DATA SHOWN:
####################
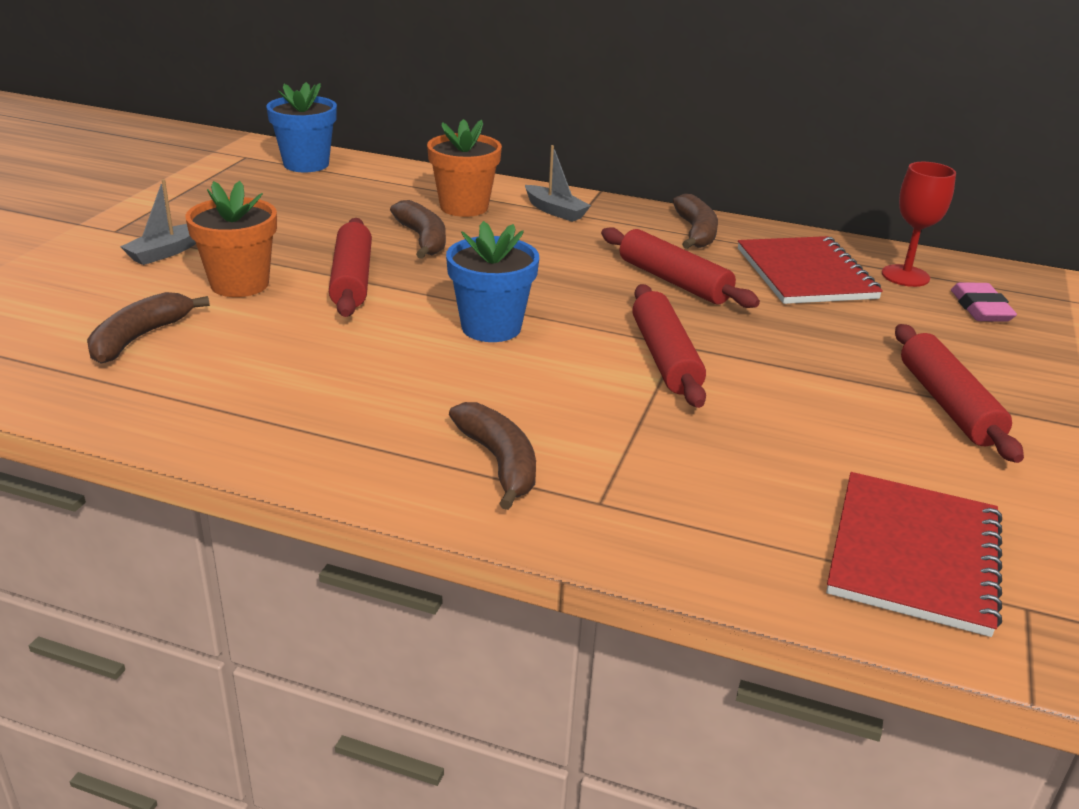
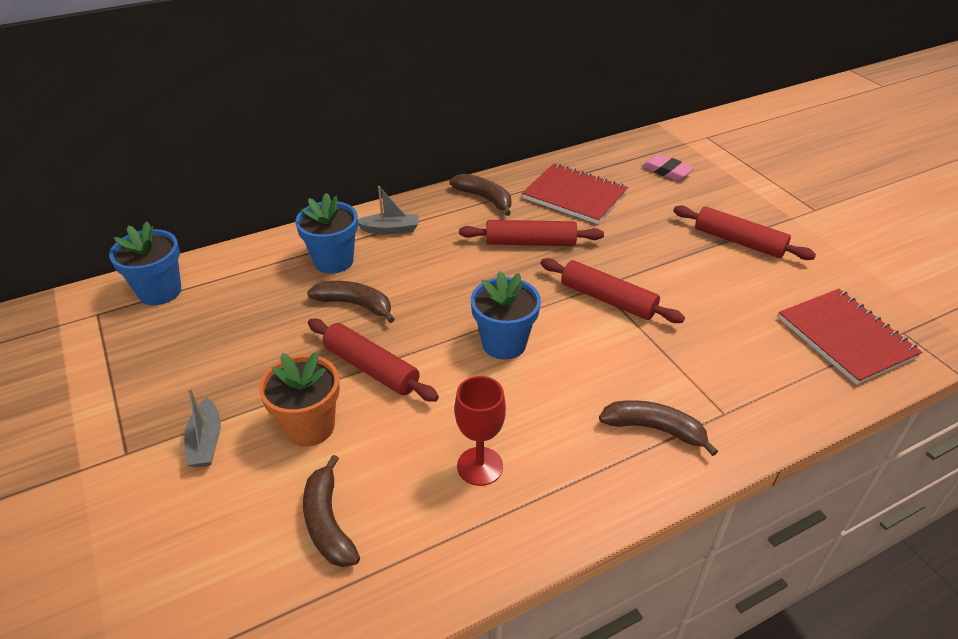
camera: 45 degrees left, 10 degrees up
(464, 207) = (333, 261): orange flower pot -> blue flower pot
(905, 276) = (612, 169): red goblet -> red goblet (480, 466)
####################
INSTRUCTIONS FOR THE TASK: With the pictures removed, repeat the listing above exactly as it stands.

EXERCISE ANSWER:
camera: 45 degrees left, 10 degrees up
(464, 207) = (333, 261): orange flower pot -> blue flower pot
(905, 276) = (612, 169): red goblet -> red goblet (480, 466)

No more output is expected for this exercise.